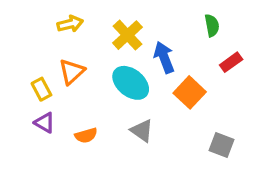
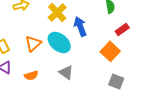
orange triangle: (72, 72) -> (33, 43), moved
orange square: (190, 92) -> (110, 51), moved

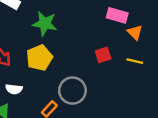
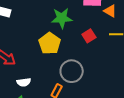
green star: (45, 24) -> (62, 18), moved
yellow pentagon: (39, 58) -> (50, 43), moved

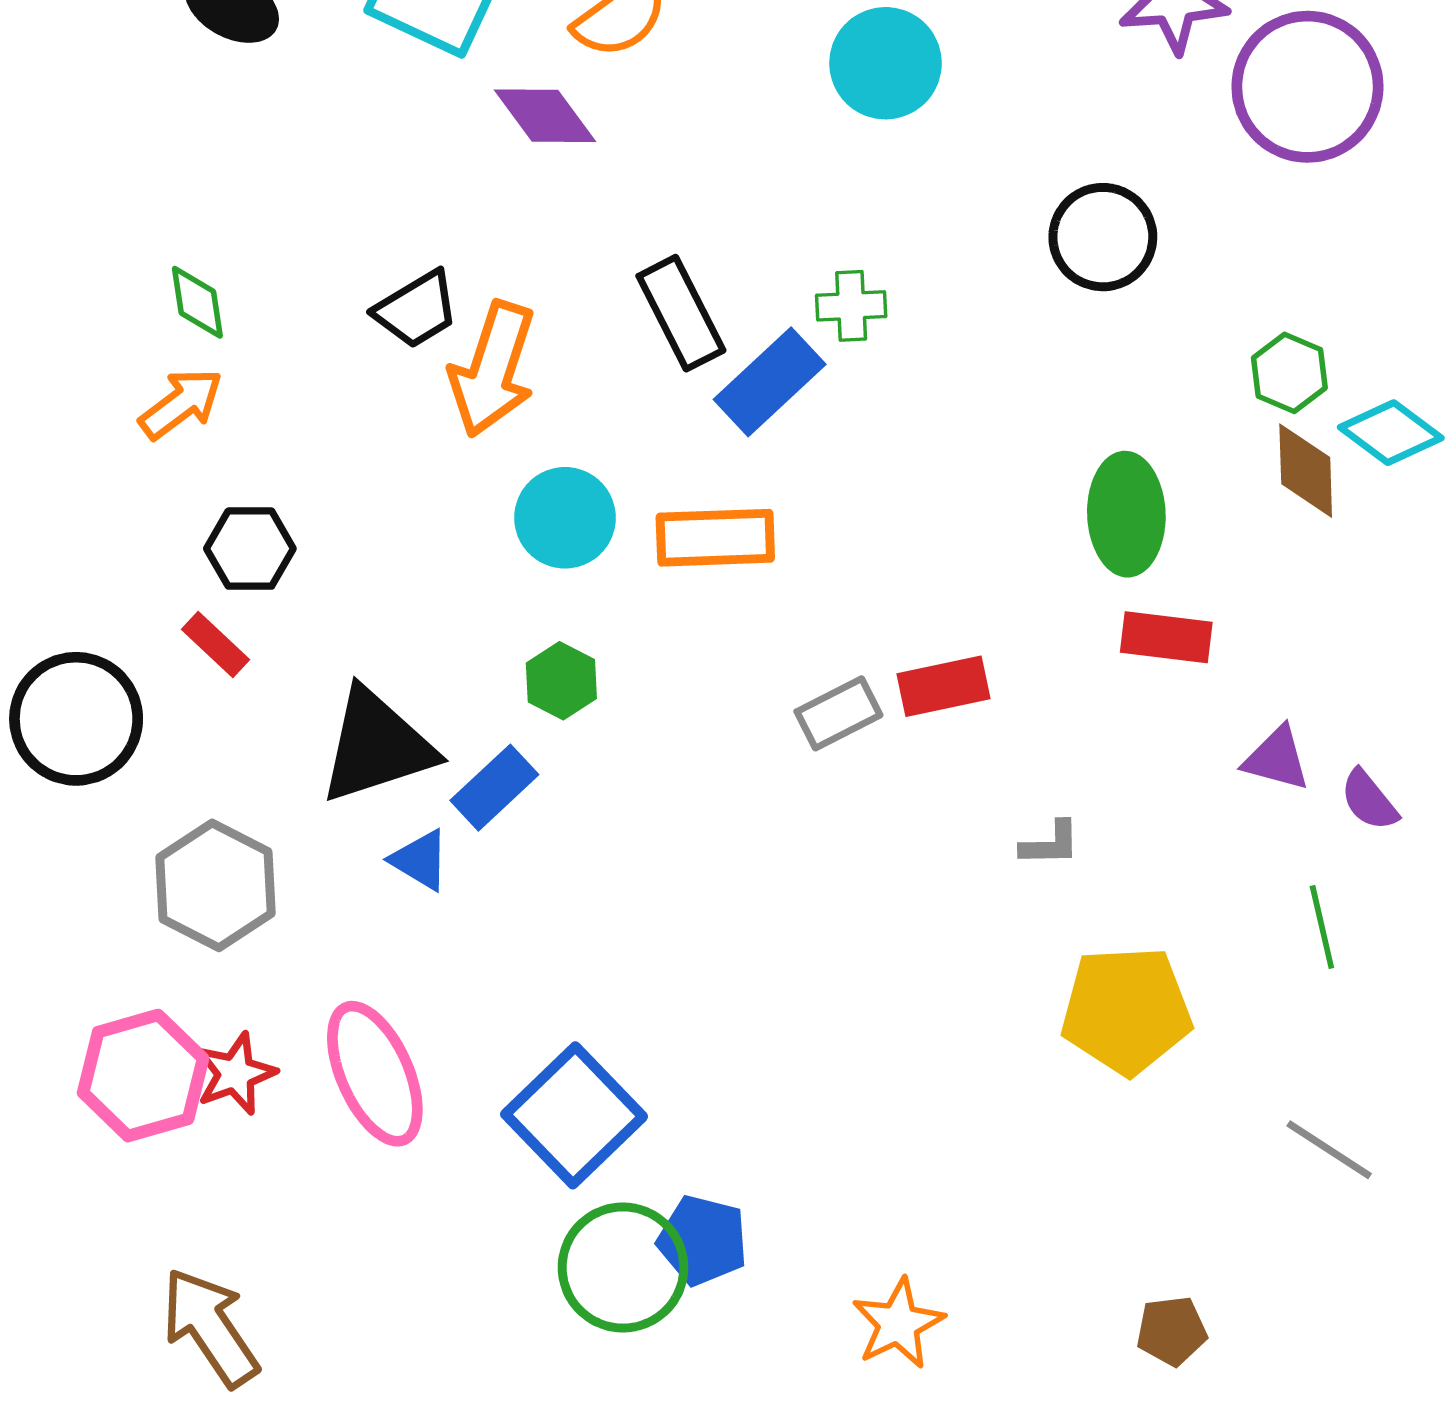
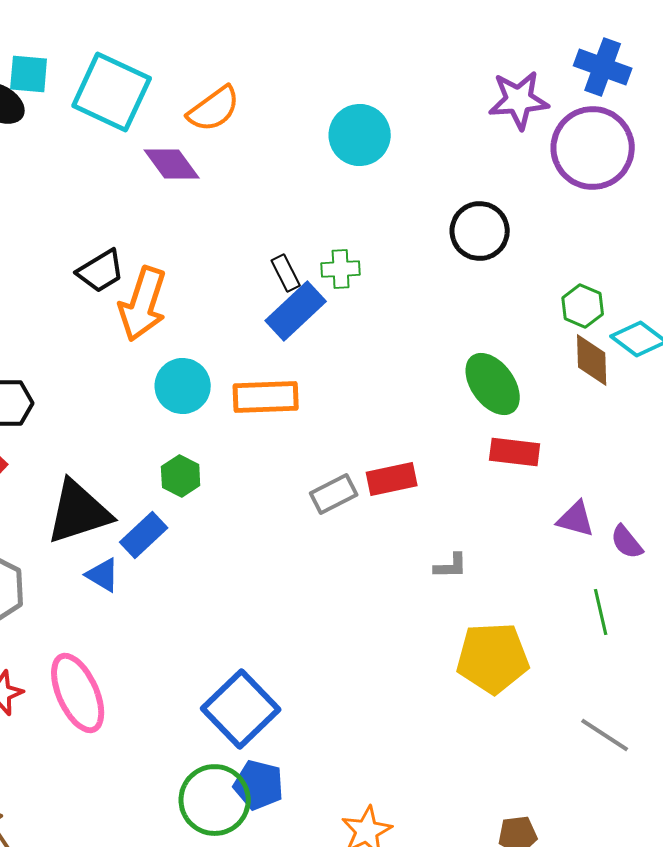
black rectangle: (681, 313) -> (286, 273), moved, size x0.6
green ellipse: (1126, 514) -> (493, 384), turned -34
blue square: (574, 1115) -> (241, 709), moved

- _Aim of the task_
In the listing above, find every line with the word "moved" and copy it out.

- _Response area_
orange triangle: (72, 72) -> (33, 43), moved
orange square: (190, 92) -> (110, 51), moved
green star: (45, 24) -> (62, 18), moved
yellow pentagon: (39, 58) -> (50, 43), moved
black rectangle: (681, 313) -> (286, 273), moved, size x0.6
blue square: (574, 1115) -> (241, 709), moved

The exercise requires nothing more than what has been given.